:: Dataset records ::

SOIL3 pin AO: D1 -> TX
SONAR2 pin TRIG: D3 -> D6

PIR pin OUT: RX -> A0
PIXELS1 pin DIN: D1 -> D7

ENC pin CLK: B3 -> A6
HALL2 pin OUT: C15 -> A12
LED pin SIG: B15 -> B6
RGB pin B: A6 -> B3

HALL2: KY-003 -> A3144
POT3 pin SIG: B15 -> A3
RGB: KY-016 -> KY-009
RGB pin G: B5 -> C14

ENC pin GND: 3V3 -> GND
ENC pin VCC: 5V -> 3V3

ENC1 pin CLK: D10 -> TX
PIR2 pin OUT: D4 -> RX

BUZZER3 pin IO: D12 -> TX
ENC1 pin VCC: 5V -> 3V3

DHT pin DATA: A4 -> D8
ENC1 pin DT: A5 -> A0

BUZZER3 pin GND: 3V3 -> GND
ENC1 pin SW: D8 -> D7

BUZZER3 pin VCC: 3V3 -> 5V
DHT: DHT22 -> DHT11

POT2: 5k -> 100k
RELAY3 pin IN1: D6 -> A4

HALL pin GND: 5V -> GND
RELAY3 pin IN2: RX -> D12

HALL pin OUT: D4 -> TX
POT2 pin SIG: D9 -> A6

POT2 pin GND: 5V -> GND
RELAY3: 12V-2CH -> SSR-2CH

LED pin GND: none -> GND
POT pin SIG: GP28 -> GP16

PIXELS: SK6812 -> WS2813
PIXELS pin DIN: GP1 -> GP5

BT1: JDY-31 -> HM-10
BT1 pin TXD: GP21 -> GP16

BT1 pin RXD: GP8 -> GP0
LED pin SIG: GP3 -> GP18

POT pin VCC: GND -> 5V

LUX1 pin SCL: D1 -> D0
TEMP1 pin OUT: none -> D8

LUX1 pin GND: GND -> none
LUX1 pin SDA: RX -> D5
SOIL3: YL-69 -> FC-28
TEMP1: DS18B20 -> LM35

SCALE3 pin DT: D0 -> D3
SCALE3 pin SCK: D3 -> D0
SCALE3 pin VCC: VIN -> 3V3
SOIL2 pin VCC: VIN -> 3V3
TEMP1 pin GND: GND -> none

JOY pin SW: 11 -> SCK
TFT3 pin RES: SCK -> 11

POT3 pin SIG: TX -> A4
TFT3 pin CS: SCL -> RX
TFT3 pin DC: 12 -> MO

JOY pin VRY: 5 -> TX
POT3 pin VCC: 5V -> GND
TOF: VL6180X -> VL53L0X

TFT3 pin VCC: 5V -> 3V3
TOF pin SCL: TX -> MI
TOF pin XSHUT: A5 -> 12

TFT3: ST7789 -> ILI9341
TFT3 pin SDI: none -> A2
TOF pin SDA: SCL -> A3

:::

Copy over exactly the lines above from the one with "TEMP1 pin GND: GND -> none" to the last, both included, and no others.

TEMP1 pin GND: GND -> none

JOY pin SW: 11 -> SCK
TFT3 pin RES: SCK -> 11

POT3 pin SIG: TX -> A4
TFT3 pin CS: SCL -> RX
TFT3 pin DC: 12 -> MO

JOY pin VRY: 5 -> TX
POT3 pin VCC: 5V -> GND
TOF: VL6180X -> VL53L0X

TFT3 pin VCC: 5V -> 3V3
TOF pin SCL: TX -> MI
TOF pin XSHUT: A5 -> 12

TFT3: ST7789 -> ILI9341
TFT3 pin SDI: none -> A2
TOF pin SDA: SCL -> A3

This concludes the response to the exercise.